TASK PROMPT: Repeat all of the data precisely.
··· RECORDS FOR THE TASK
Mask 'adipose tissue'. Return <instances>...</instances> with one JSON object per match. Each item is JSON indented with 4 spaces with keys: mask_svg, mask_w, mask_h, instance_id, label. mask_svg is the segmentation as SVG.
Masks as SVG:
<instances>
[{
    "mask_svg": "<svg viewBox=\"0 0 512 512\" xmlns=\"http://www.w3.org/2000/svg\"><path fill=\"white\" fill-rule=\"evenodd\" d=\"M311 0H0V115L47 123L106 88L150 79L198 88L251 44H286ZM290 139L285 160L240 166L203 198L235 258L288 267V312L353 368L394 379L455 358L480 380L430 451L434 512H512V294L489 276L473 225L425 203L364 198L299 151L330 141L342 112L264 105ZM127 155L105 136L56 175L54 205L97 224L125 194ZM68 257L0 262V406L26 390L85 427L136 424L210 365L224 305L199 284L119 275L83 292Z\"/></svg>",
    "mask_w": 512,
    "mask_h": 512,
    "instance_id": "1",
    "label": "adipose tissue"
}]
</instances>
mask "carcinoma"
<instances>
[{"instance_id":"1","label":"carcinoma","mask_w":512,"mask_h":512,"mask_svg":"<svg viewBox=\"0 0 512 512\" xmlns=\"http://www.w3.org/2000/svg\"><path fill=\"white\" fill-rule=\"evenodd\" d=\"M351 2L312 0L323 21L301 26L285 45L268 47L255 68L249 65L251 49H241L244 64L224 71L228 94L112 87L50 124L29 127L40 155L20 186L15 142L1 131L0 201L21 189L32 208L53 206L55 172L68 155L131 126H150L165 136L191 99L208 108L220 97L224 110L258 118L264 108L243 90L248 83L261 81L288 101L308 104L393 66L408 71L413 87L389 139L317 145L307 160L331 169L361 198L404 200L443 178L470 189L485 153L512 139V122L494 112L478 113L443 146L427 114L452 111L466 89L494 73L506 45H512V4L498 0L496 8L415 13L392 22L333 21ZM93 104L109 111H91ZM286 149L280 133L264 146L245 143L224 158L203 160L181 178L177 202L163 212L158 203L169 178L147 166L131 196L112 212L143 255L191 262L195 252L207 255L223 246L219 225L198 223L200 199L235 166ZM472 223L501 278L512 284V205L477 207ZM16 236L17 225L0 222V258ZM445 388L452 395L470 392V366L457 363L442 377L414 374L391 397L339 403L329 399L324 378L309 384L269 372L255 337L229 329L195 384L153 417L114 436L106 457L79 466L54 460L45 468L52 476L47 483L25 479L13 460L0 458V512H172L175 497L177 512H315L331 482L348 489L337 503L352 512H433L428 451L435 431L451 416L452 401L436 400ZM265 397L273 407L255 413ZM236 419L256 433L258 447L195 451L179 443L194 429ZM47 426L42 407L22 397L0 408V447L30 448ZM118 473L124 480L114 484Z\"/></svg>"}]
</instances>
······
WORKED SOLUTION:
Mask 'adipose tissue'. Return <instances>...</instances> with one JSON object per match. Each item is JSON indented with 4 spaces with keys: mask_svg, mask_w, mask_h, instance_id, label. mask_svg is the segmentation as SVG.
Masks as SVG:
<instances>
[{
    "mask_svg": "<svg viewBox=\"0 0 512 512\" xmlns=\"http://www.w3.org/2000/svg\"><path fill=\"white\" fill-rule=\"evenodd\" d=\"M311 0H0V115L47 123L106 88L150 79L198 88L251 44H286ZM290 139L285 160L240 166L203 198L235 258L288 267V312L353 368L394 379L455 358L480 380L430 451L434 512H512V294L489 276L473 225L425 203L364 198L299 151L330 141L342 112L264 105ZM127 155L105 136L56 175L54 205L97 224L125 194ZM68 257L0 262V406L26 390L85 427L136 424L210 365L224 305L199 284L119 275L83 292Z\"/></svg>",
    "mask_w": 512,
    "mask_h": 512,
    "instance_id": "1",
    "label": "adipose tissue"
}]
</instances>
mask "carcinoma"
<instances>
[{"instance_id":"1","label":"carcinoma","mask_w":512,"mask_h":512,"mask_svg":"<svg viewBox=\"0 0 512 512\" xmlns=\"http://www.w3.org/2000/svg\"><path fill=\"white\" fill-rule=\"evenodd\" d=\"M351 2L312 0L323 21L301 26L285 45L268 47L255 68L249 65L251 49H241L244 64L224 71L228 94L112 87L50 124L29 127L40 155L20 186L15 142L1 131L0 201L21 189L32 208L53 206L55 172L68 155L131 126H150L165 136L191 99L208 108L220 97L224 110L258 118L264 108L243 90L248 83L261 81L288 101L308 104L393 66L408 71L413 87L389 139L317 145L307 160L331 169L361 198L404 200L443 178L470 189L485 153L512 139V122L494 112L478 113L443 146L427 114L452 111L466 89L494 73L506 45H512V4L498 0L496 8L415 13L392 22L333 21ZM93 104L109 111H91ZM286 149L280 133L264 146L245 143L224 158L203 160L181 178L177 202L163 212L158 203L169 178L147 166L131 196L112 212L143 255L191 262L195 252L207 255L223 246L219 225L198 223L200 199L235 166ZM472 223L501 278L512 284V205L477 207ZM16 236L17 225L0 222V258ZM445 388L452 395L470 392V366L457 363L442 377L414 374L391 397L339 403L329 399L324 378L309 384L269 372L255 337L229 329L195 384L153 417L114 436L106 457L79 466L54 460L45 468L52 476L47 483L25 479L13 460L0 458V512H172L175 497L177 512H315L331 482L348 489L337 503L352 512H433L428 451L435 431L451 416L452 401L436 400ZM265 397L273 407L255 413ZM236 419L256 433L258 447L195 451L179 443L194 429ZM47 426L42 407L22 397L0 408V447L30 448ZM118 473L124 480L114 484Z\"/></svg>"}]
</instances>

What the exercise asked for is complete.